### TASK OBJECTIVE:
Read the records beneath this task and copy every line that contains the string "stacking".
****************************************
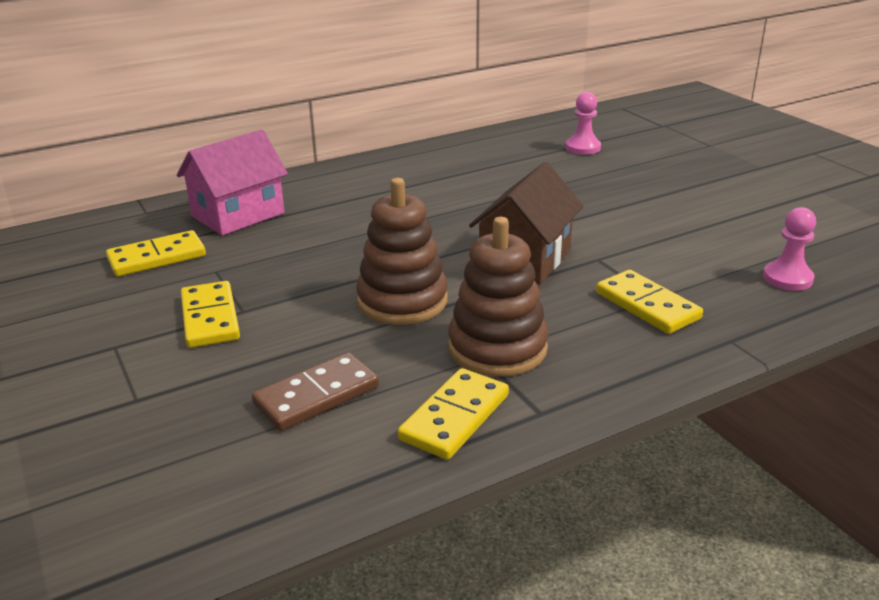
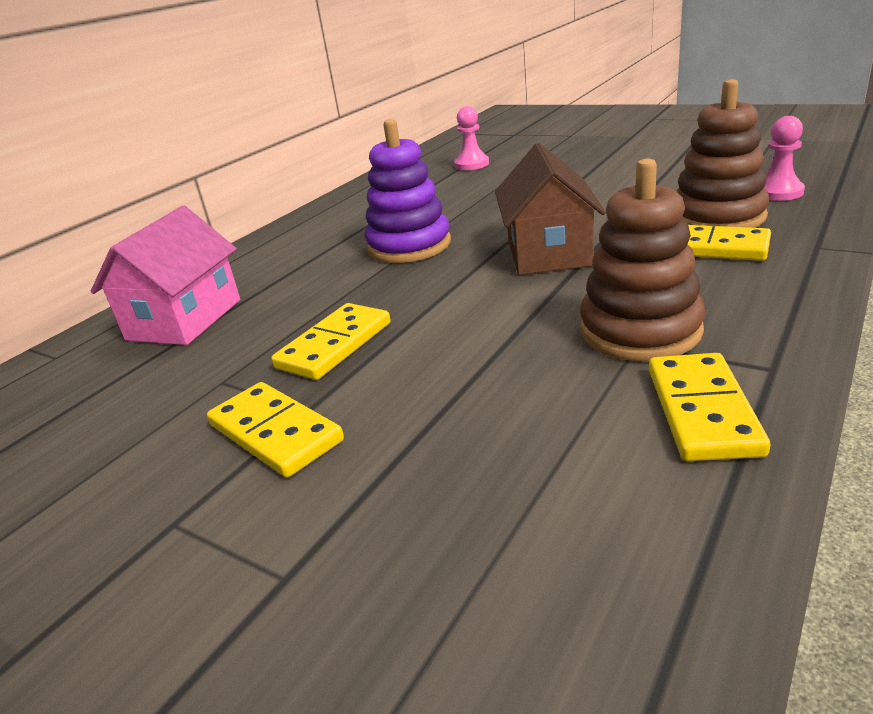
camera: 25 degrees left, 0 degrees up
(157, 258) = (124, 397): yellow domino -> yellow domino (335, 345)
(316, 395) = (522, 459): brown domino -> none
(402, 301) = (482, 328): brown stacking toy -> brown stacking toy (717, 217)
(438, 212) = (409, 246): none -> purple stacking toy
****************************************
### EXERCISE ANSWER:
(402, 301) = (482, 328): brown stacking toy -> brown stacking toy (717, 217)
(438, 212) = (409, 246): none -> purple stacking toy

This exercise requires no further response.